## Task directions
An unchanged copy of each entry below is needed; keep the pictures out of it.

/---

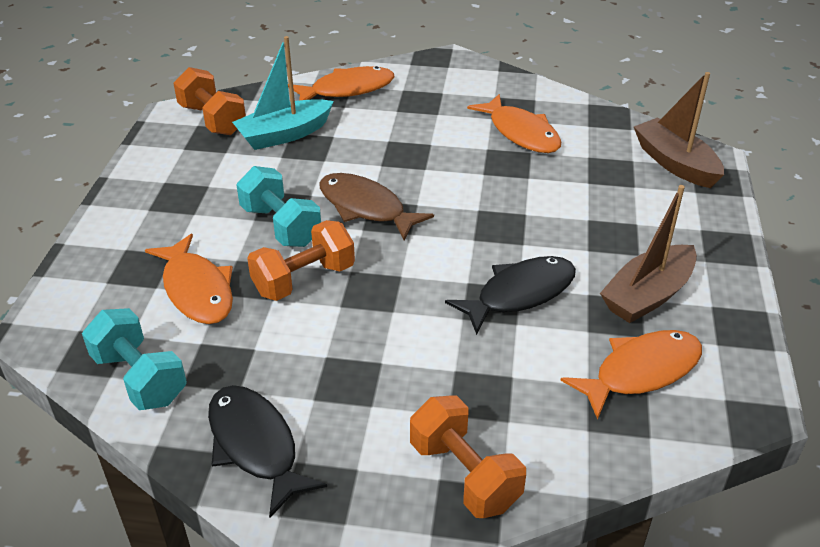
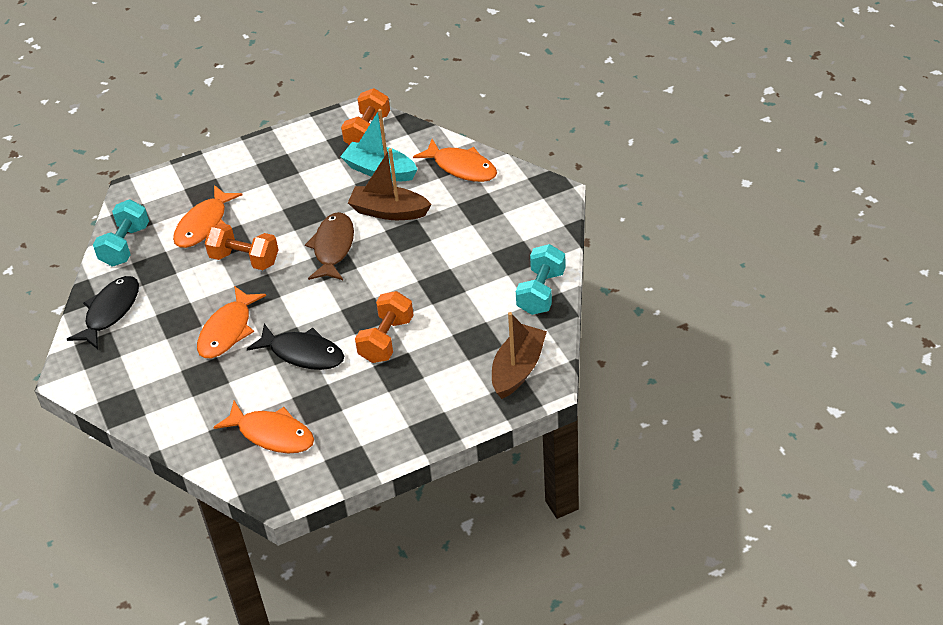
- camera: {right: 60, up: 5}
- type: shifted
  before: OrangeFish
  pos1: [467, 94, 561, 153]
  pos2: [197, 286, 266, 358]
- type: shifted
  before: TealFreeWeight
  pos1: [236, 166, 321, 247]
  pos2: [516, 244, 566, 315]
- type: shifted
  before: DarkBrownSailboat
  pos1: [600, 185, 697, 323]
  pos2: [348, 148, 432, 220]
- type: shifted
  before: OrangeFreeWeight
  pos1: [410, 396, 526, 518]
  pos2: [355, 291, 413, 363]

\---

## Exercise output
- camera: {right: 60, up: 5}
- type: shifted
  before: OrangeFish
  pos1: [467, 94, 561, 153]
  pos2: [197, 286, 266, 358]
- type: shifted
  before: TealFreeWeight
  pos1: [236, 166, 321, 247]
  pos2: [516, 244, 566, 315]
- type: shifted
  before: DarkBrownSailboat
  pos1: [600, 185, 697, 323]
  pos2: [348, 148, 432, 220]
- type: shifted
  before: OrangeFreeWeight
  pos1: [410, 396, 526, 518]
  pos2: [355, 291, 413, 363]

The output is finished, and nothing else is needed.